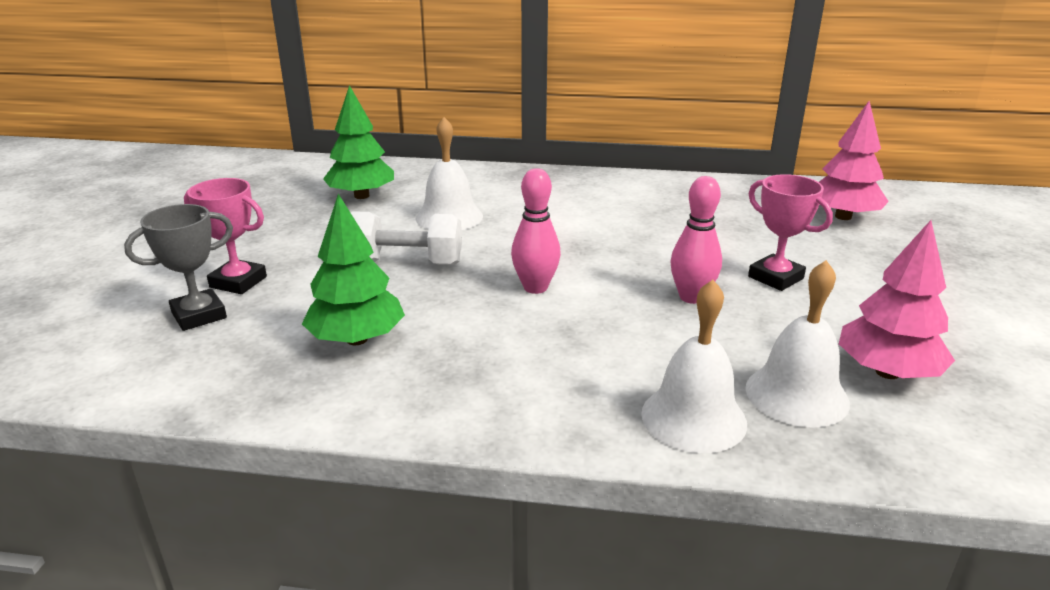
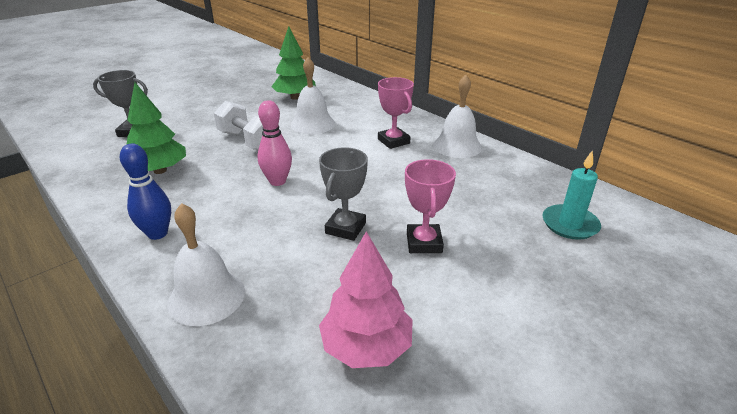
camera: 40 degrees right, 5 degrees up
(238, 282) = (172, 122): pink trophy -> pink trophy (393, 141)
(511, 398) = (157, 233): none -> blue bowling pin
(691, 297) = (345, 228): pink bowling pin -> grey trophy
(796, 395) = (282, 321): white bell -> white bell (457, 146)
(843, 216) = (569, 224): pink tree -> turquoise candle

**WHAT TO DO:** Each line from the one containing "(511, 398) = (157, 233): none" through the end of the material should be restated word for word; leave out every line before it.

**RESULT FOR THIS TASK:**
(511, 398) = (157, 233): none -> blue bowling pin
(691, 297) = (345, 228): pink bowling pin -> grey trophy
(796, 395) = (282, 321): white bell -> white bell (457, 146)
(843, 216) = (569, 224): pink tree -> turquoise candle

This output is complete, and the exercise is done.